Begin INFORMATION SUPPLIED

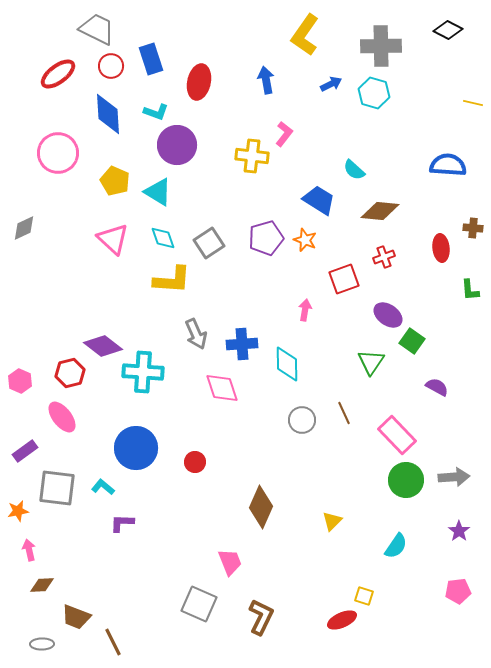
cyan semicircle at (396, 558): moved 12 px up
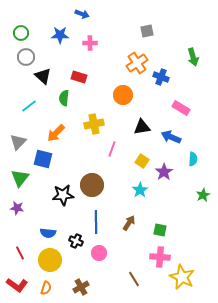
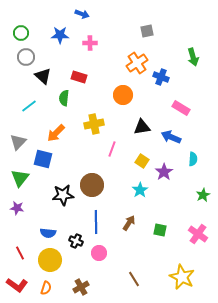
pink cross at (160, 257): moved 38 px right, 23 px up; rotated 30 degrees clockwise
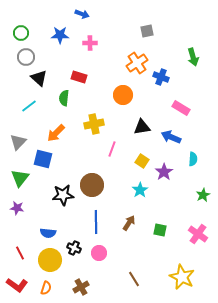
black triangle at (43, 76): moved 4 px left, 2 px down
black cross at (76, 241): moved 2 px left, 7 px down
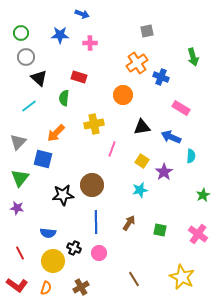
cyan semicircle at (193, 159): moved 2 px left, 3 px up
cyan star at (140, 190): rotated 21 degrees clockwise
yellow circle at (50, 260): moved 3 px right, 1 px down
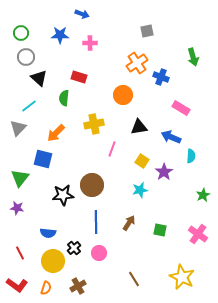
black triangle at (142, 127): moved 3 px left
gray triangle at (18, 142): moved 14 px up
black cross at (74, 248): rotated 24 degrees clockwise
brown cross at (81, 287): moved 3 px left, 1 px up
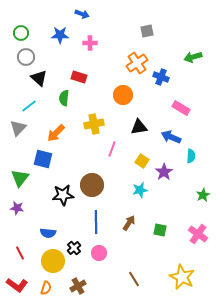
green arrow at (193, 57): rotated 90 degrees clockwise
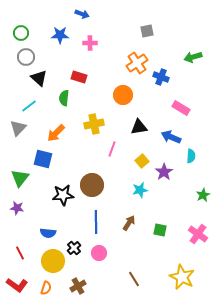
yellow square at (142, 161): rotated 16 degrees clockwise
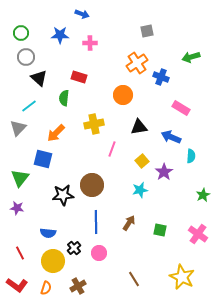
green arrow at (193, 57): moved 2 px left
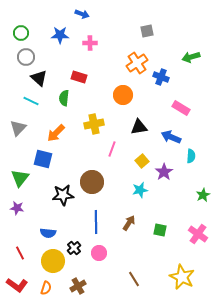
cyan line at (29, 106): moved 2 px right, 5 px up; rotated 63 degrees clockwise
brown circle at (92, 185): moved 3 px up
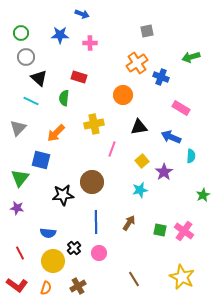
blue square at (43, 159): moved 2 px left, 1 px down
pink cross at (198, 234): moved 14 px left, 3 px up
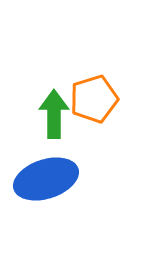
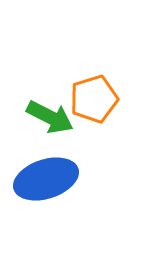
green arrow: moved 4 px left, 3 px down; rotated 117 degrees clockwise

End INFORMATION SUPPLIED

## YOUR INSTRUCTIONS:
Copy everything from the line containing "cyan line at" down to the final line of the entries, changing nothing, and leave the pictures out of your answer.

## FINAL RESULT:
cyan line at (29, 106): moved 2 px right, 5 px up; rotated 63 degrees clockwise
brown circle at (92, 185): moved 3 px up
blue square at (43, 159): moved 2 px left, 1 px down
pink cross at (198, 234): moved 14 px left, 3 px up
green arrow: moved 4 px left, 3 px down; rotated 117 degrees clockwise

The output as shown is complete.